* [WHAT NEEDS TO BE DONE]
When you repeat the entries, reproduce each line exactly and omit every picture.

* [EXTRACTED INFORMATION]
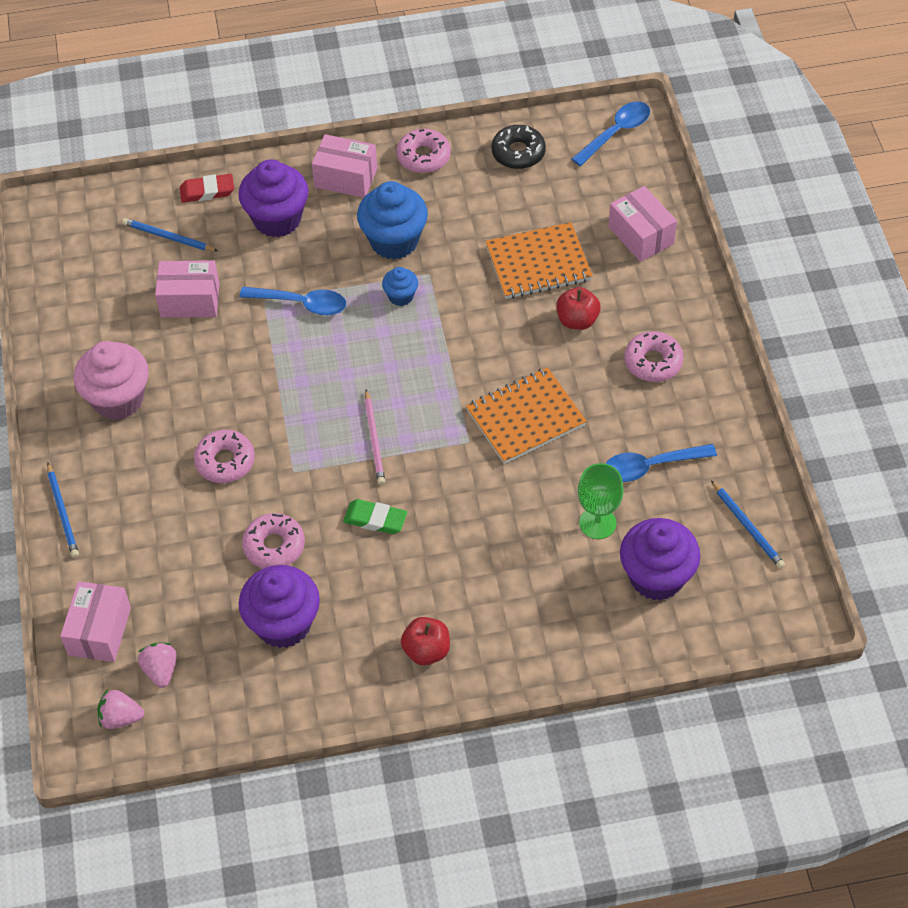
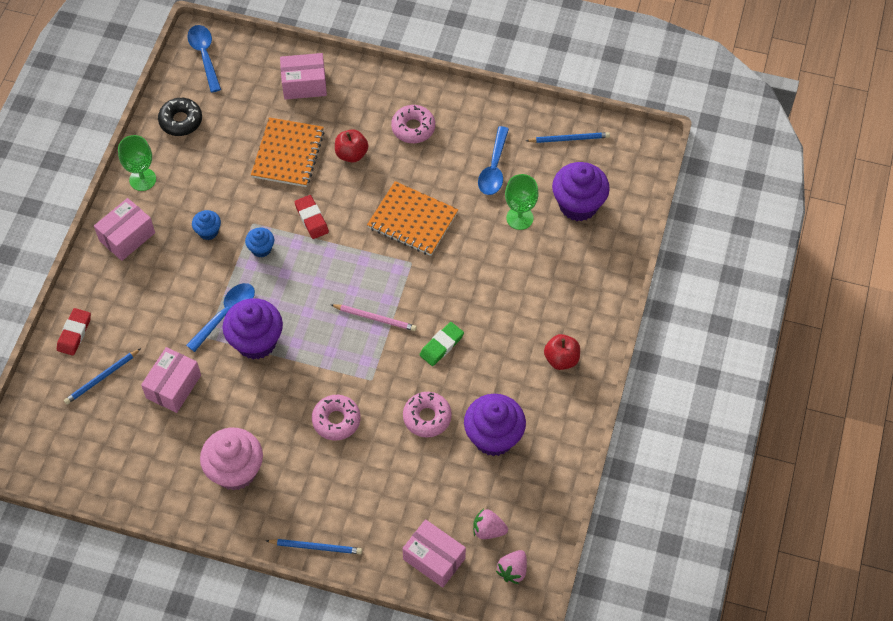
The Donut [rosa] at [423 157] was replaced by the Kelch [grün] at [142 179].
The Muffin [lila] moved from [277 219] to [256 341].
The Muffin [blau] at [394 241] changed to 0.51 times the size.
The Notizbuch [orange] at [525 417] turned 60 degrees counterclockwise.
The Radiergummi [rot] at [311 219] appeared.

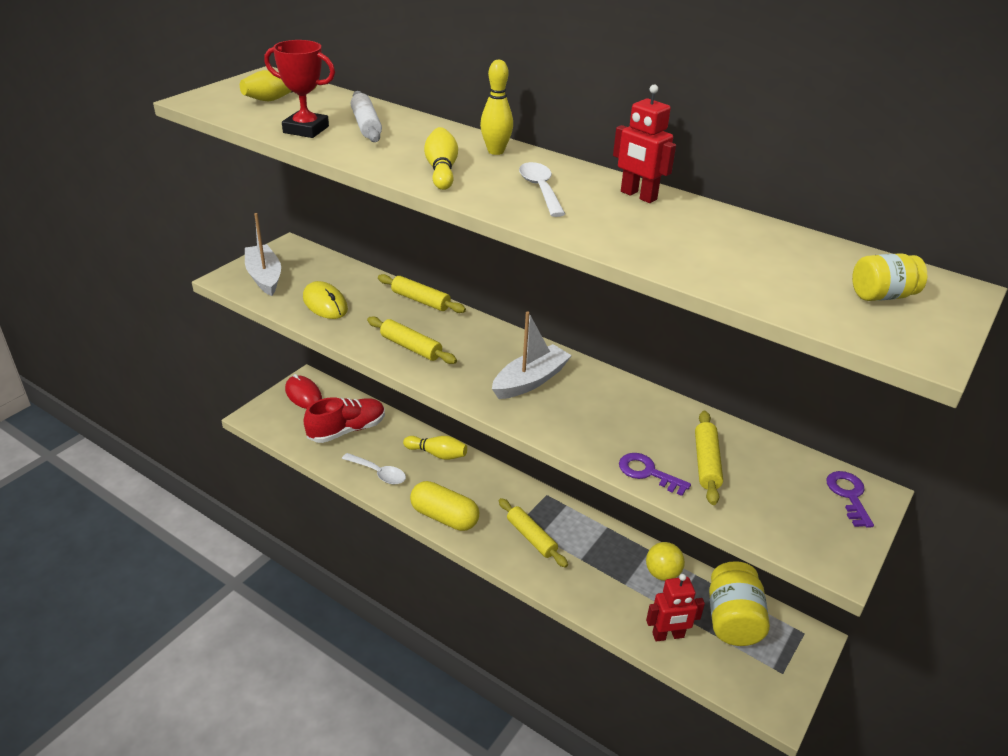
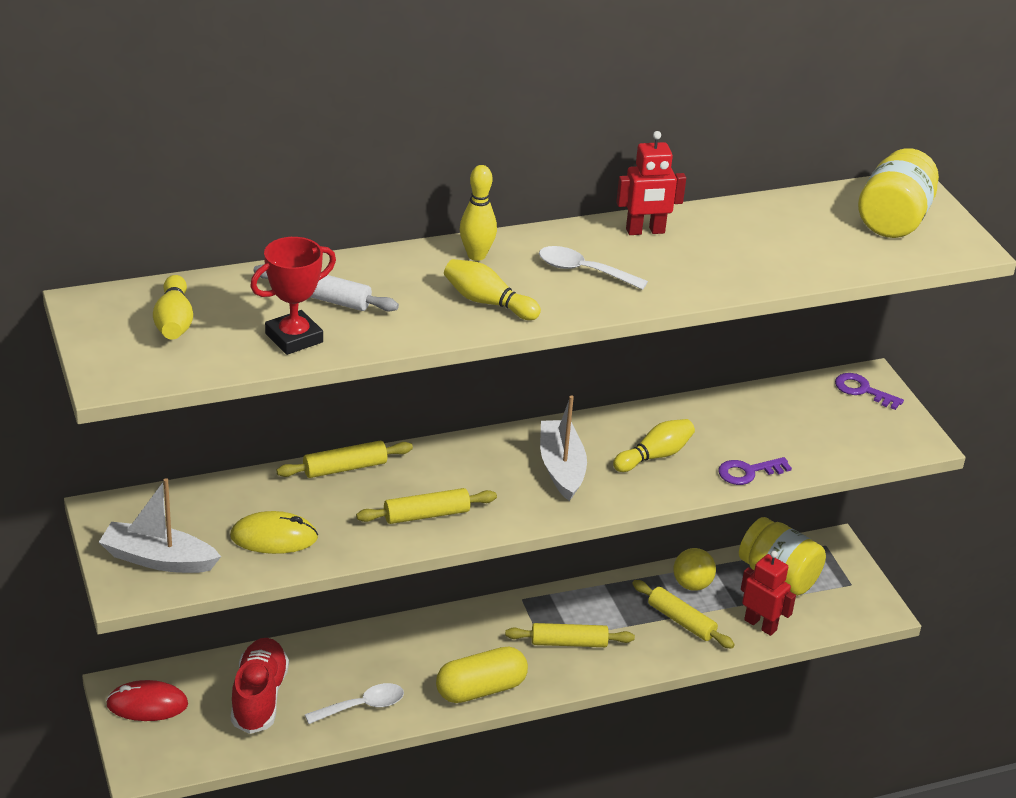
The Einmachglas [gelb] at [881 296] changed to 1.74 times the size.
The Nudelholz [gelb] moved from [706 463] to [681 621].
The Bowlingkegel [gelb] moved from [437 454] to [655 456].
The Roboter [rot] at [668 635] turned 75 degrees counterclockwise.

* [OUTPUT FOR THIS TASK]
The Donut [rosa] at [423 157] was replaced by the Kelch [grün] at [142 179].
The Muffin [lila] moved from [277 219] to [256 341].
The Muffin [blau] at [394 241] changed to 0.51 times the size.
The Notizbuch [orange] at [525 417] turned 60 degrees counterclockwise.
The Radiergummi [rot] at [311 219] appeared.

The Einmachglas [gelb] at [881 296] changed to 1.74 times the size.
The Nudelholz [gelb] moved from [706 463] to [681 621].
The Bowlingkegel [gelb] moved from [437 454] to [655 456].
The Roboter [rot] at [668 635] turned 75 degrees counterclockwise.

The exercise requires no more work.